> [EXERCISE GOAL] Repeat the data below exactly, dropping any pictures it holds.

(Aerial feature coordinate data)
BEGIN

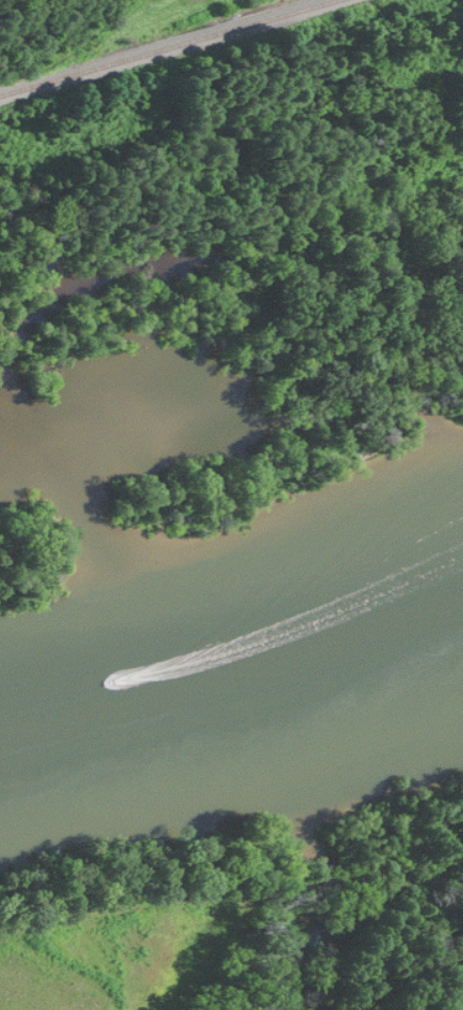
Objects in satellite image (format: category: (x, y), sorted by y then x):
railway: (158, 46)
river: (233, 515)

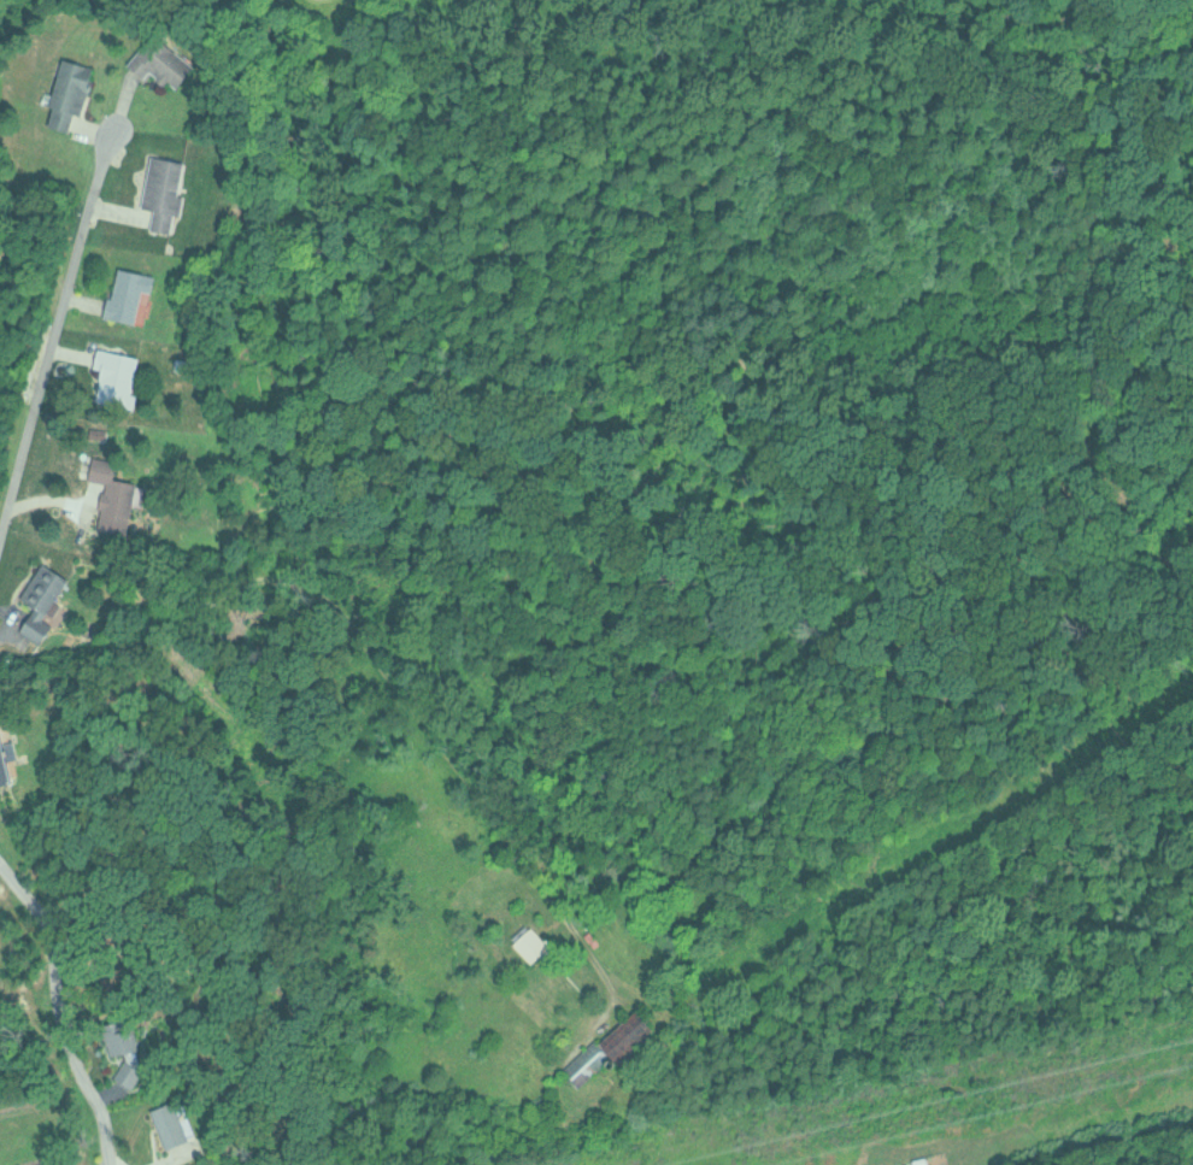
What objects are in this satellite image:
building: (163, 60)
building: (69, 94)
building: (165, 190)
building: (130, 293)
road: (54, 325)
building: (115, 376)
building: (114, 495)
road: (576, 537)
building: (43, 600)
building: (5, 760)
building: (534, 944)
road: (58, 1008)
building: (633, 1038)
building: (120, 1039)
building: (586, 1063)
building: (130, 1072)
building: (164, 1120)
building: (54, 1164)

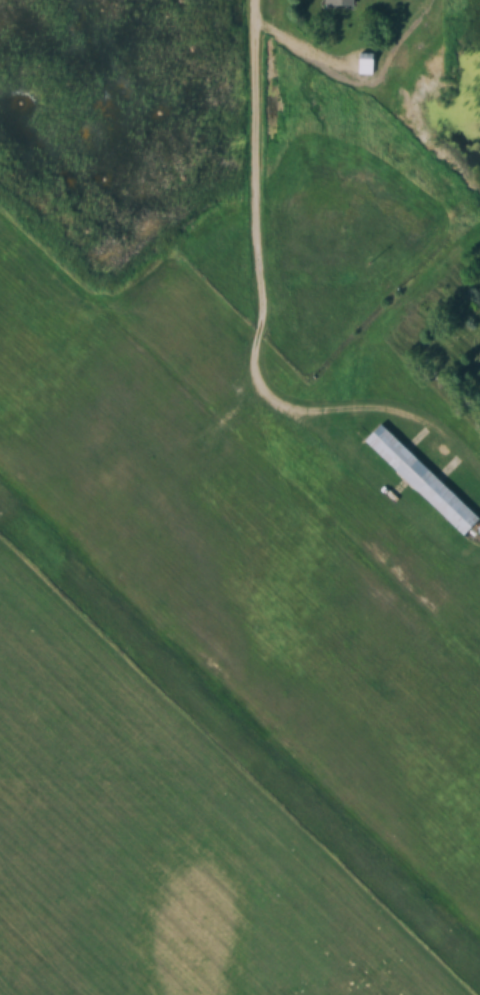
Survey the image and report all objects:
building: (341, 3)
road: (251, 167)
airport: (264, 373)
building: (423, 480)
airport runway: (240, 553)

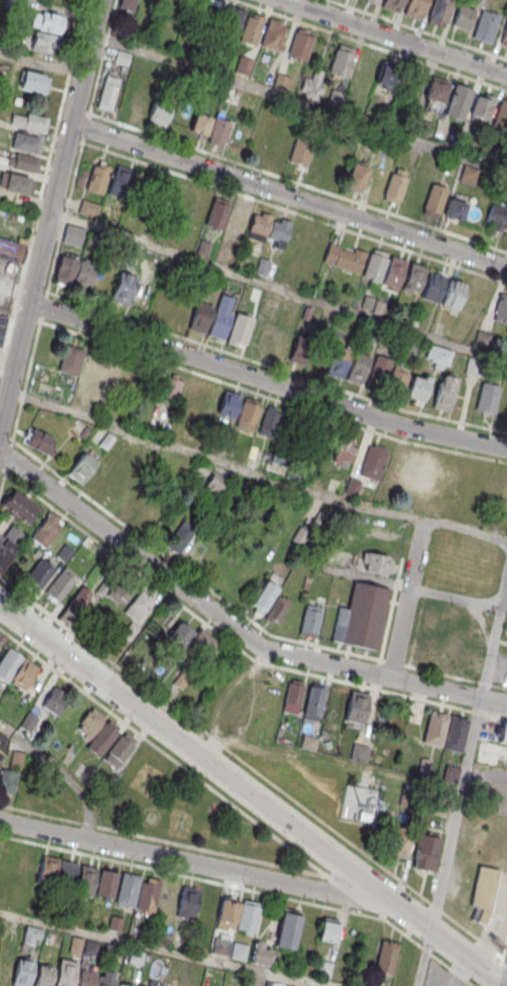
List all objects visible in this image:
building: (371, 1)
building: (127, 4)
building: (148, 4)
building: (392, 5)
building: (175, 8)
building: (414, 8)
building: (208, 12)
building: (439, 12)
building: (463, 18)
building: (47, 21)
building: (232, 21)
building: (485, 27)
building: (251, 29)
road: (418, 29)
building: (272, 35)
road: (394, 36)
building: (504, 37)
building: (45, 42)
building: (300, 44)
road: (372, 45)
building: (121, 58)
building: (340, 62)
road: (41, 63)
building: (243, 65)
building: (1, 68)
building: (364, 68)
building: (386, 77)
building: (280, 81)
building: (35, 82)
building: (312, 85)
building: (108, 92)
building: (435, 94)
building: (334, 97)
building: (458, 101)
road: (299, 104)
building: (141, 106)
building: (359, 106)
building: (481, 106)
building: (159, 111)
building: (501, 113)
building: (29, 122)
building: (200, 123)
building: (419, 127)
building: (218, 131)
building: (25, 142)
building: (300, 152)
building: (344, 154)
building: (318, 161)
building: (26, 162)
road: (243, 164)
building: (468, 175)
building: (356, 176)
building: (97, 177)
building: (120, 181)
building: (16, 183)
building: (395, 186)
road: (288, 196)
building: (178, 199)
building: (434, 199)
building: (88, 208)
building: (455, 209)
road: (49, 210)
road: (294, 211)
building: (216, 214)
building: (495, 216)
building: (235, 223)
building: (506, 226)
building: (257, 227)
building: (278, 231)
building: (72, 234)
building: (12, 249)
building: (343, 257)
building: (374, 265)
building: (74, 271)
building: (393, 271)
building: (413, 277)
building: (433, 286)
road: (15, 287)
building: (123, 287)
road: (277, 289)
building: (453, 295)
building: (162, 305)
building: (501, 308)
building: (200, 317)
building: (220, 317)
building: (2, 325)
building: (239, 329)
building: (277, 344)
building: (300, 351)
building: (437, 357)
building: (69, 361)
building: (337, 362)
building: (90, 363)
building: (473, 366)
building: (357, 369)
building: (378, 373)
building: (108, 379)
building: (131, 379)
road: (264, 383)
building: (38, 385)
building: (171, 386)
building: (417, 387)
building: (189, 391)
building: (443, 393)
building: (487, 398)
building: (227, 405)
building: (248, 416)
building: (269, 424)
building: (38, 443)
building: (344, 451)
building: (373, 461)
building: (81, 467)
building: (418, 471)
road: (254, 473)
building: (101, 478)
building: (215, 482)
building: (490, 484)
building: (352, 487)
building: (122, 494)
building: (19, 506)
building: (47, 530)
building: (181, 536)
building: (299, 536)
building: (8, 544)
building: (375, 563)
building: (39, 574)
building: (60, 585)
building: (126, 595)
building: (263, 597)
road: (454, 598)
road: (405, 599)
building: (75, 607)
building: (277, 609)
building: (361, 616)
parking lot: (506, 617)
road: (480, 624)
road: (231, 626)
building: (309, 627)
road: (493, 637)
building: (191, 640)
parking lot: (500, 667)
building: (16, 669)
building: (292, 696)
building: (55, 700)
building: (313, 701)
building: (334, 702)
building: (355, 708)
road: (248, 714)
road: (495, 716)
building: (435, 728)
building: (97, 731)
road: (12, 732)
building: (455, 733)
building: (503, 734)
building: (3, 738)
building: (119, 749)
building: (359, 753)
building: (8, 780)
road: (71, 783)
road: (251, 795)
building: (359, 804)
park: (183, 811)
road: (454, 815)
road: (264, 828)
building: (398, 843)
building: (426, 852)
road: (372, 859)
road: (200, 865)
building: (47, 871)
building: (25, 872)
road: (191, 876)
building: (85, 880)
building: (106, 885)
building: (127, 891)
building: (3, 895)
building: (147, 895)
building: (482, 895)
building: (166, 900)
building: (187, 904)
building: (226, 916)
building: (247, 917)
building: (328, 930)
building: (12, 931)
building: (286, 932)
building: (32, 935)
building: (221, 946)
road: (162, 950)
building: (238, 951)
building: (261, 954)
building: (136, 956)
building: (385, 957)
road: (424, 958)
building: (324, 969)
building: (5, 970)
building: (22, 972)
building: (65, 972)
building: (43, 975)
building: (86, 979)
building: (106, 982)
building: (121, 985)

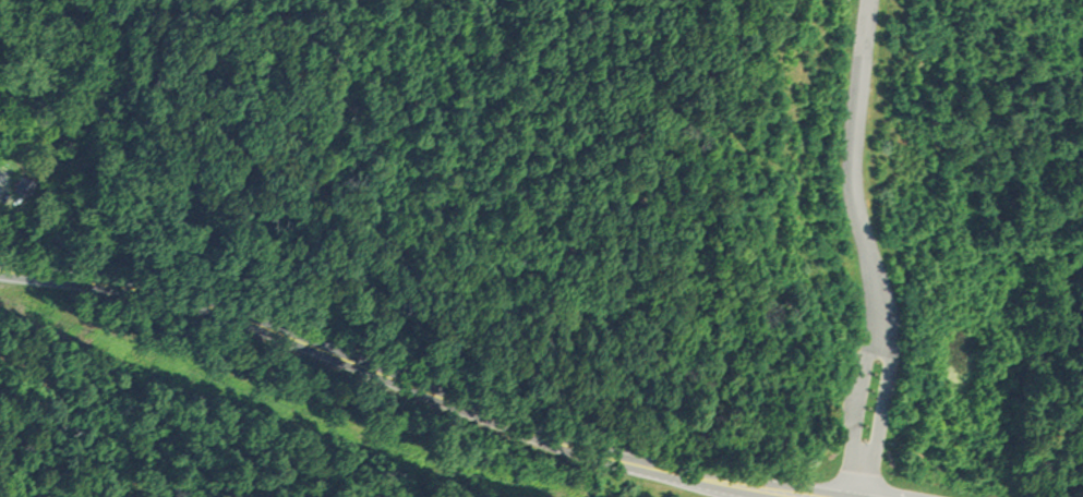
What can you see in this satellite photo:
road: (863, 249)
road: (402, 392)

END

> [RESPONSE TO THE TASK]
Objects in satellite image (format: category: (x, y), sorted by y then x):
railway: (158, 46)
river: (233, 515)

What objects are in this satellite image:
building: (163, 60)
building: (69, 94)
building: (165, 190)
building: (130, 293)
road: (54, 325)
building: (115, 376)
building: (114, 495)
road: (576, 537)
building: (43, 600)
building: (5, 760)
building: (534, 944)
road: (58, 1008)
building: (633, 1038)
building: (120, 1039)
building: (586, 1063)
building: (130, 1072)
building: (164, 1120)
building: (54, 1164)

Survey the image and report all objects:
building: (341, 3)
road: (251, 167)
airport: (264, 373)
building: (423, 480)
airport runway: (240, 553)

List all objects visible in this image:
building: (371, 1)
building: (127, 4)
building: (148, 4)
building: (392, 5)
building: (175, 8)
building: (414, 8)
building: (208, 12)
building: (439, 12)
building: (463, 18)
building: (47, 21)
building: (232, 21)
building: (485, 27)
building: (251, 29)
road: (418, 29)
building: (272, 35)
road: (394, 36)
building: (504, 37)
building: (45, 42)
building: (300, 44)
road: (372, 45)
building: (121, 58)
building: (340, 62)
road: (41, 63)
building: (243, 65)
building: (1, 68)
building: (364, 68)
building: (386, 77)
building: (280, 81)
building: (35, 82)
building: (312, 85)
building: (108, 92)
building: (435, 94)
building: (334, 97)
building: (458, 101)
road: (299, 104)
building: (141, 106)
building: (359, 106)
building: (481, 106)
building: (159, 111)
building: (501, 113)
building: (29, 122)
building: (200, 123)
building: (419, 127)
building: (218, 131)
building: (25, 142)
building: (300, 152)
building: (344, 154)
building: (318, 161)
building: (26, 162)
road: (243, 164)
building: (468, 175)
building: (356, 176)
building: (97, 177)
building: (120, 181)
building: (16, 183)
building: (395, 186)
road: (288, 196)
building: (178, 199)
building: (434, 199)
building: (88, 208)
building: (455, 209)
road: (49, 210)
road: (294, 211)
building: (216, 214)
building: (495, 216)
building: (235, 223)
building: (506, 226)
building: (257, 227)
building: (278, 231)
building: (72, 234)
building: (12, 249)
building: (343, 257)
building: (374, 265)
building: (74, 271)
building: (393, 271)
building: (413, 277)
building: (433, 286)
road: (15, 287)
building: (123, 287)
road: (277, 289)
building: (453, 295)
building: (162, 305)
building: (501, 308)
building: (200, 317)
building: (220, 317)
building: (2, 325)
building: (239, 329)
building: (277, 344)
building: (300, 351)
building: (437, 357)
building: (69, 361)
building: (337, 362)
building: (90, 363)
building: (473, 366)
building: (357, 369)
building: (378, 373)
building: (108, 379)
building: (131, 379)
road: (264, 383)
building: (38, 385)
building: (171, 386)
building: (417, 387)
building: (189, 391)
building: (443, 393)
building: (487, 398)
building: (227, 405)
building: (248, 416)
building: (269, 424)
building: (38, 443)
building: (344, 451)
building: (373, 461)
building: (81, 467)
building: (418, 471)
road: (254, 473)
building: (101, 478)
building: (215, 482)
building: (490, 484)
building: (352, 487)
building: (122, 494)
building: (19, 506)
building: (47, 530)
building: (181, 536)
building: (299, 536)
building: (8, 544)
building: (375, 563)
building: (39, 574)
building: (60, 585)
building: (126, 595)
building: (263, 597)
road: (454, 598)
road: (405, 599)
building: (75, 607)
building: (277, 609)
building: (361, 616)
parking lot: (506, 617)
road: (480, 624)
road: (231, 626)
building: (309, 627)
road: (493, 637)
building: (191, 640)
parking lot: (500, 667)
building: (16, 669)
building: (292, 696)
building: (55, 700)
building: (313, 701)
building: (334, 702)
building: (355, 708)
road: (248, 714)
road: (495, 716)
building: (435, 728)
building: (97, 731)
road: (12, 732)
building: (455, 733)
building: (503, 734)
building: (3, 738)
building: (119, 749)
building: (359, 753)
building: (8, 780)
road: (71, 783)
road: (251, 795)
building: (359, 804)
park: (183, 811)
road: (454, 815)
road: (264, 828)
building: (398, 843)
building: (426, 852)
road: (372, 859)
road: (200, 865)
building: (47, 871)
building: (25, 872)
road: (191, 876)
building: (85, 880)
building: (106, 885)
building: (127, 891)
building: (3, 895)
building: (147, 895)
building: (482, 895)
building: (166, 900)
building: (187, 904)
building: (226, 916)
building: (247, 917)
building: (328, 930)
building: (12, 931)
building: (286, 932)
building: (32, 935)
building: (221, 946)
road: (162, 950)
building: (238, 951)
building: (261, 954)
building: (136, 956)
building: (385, 957)
road: (424, 958)
building: (324, 969)
building: (5, 970)
building: (22, 972)
building: (65, 972)
building: (43, 975)
building: (86, 979)
building: (106, 982)
building: (121, 985)

What can you see in this satellite photo:
road: (863, 249)
road: (402, 392)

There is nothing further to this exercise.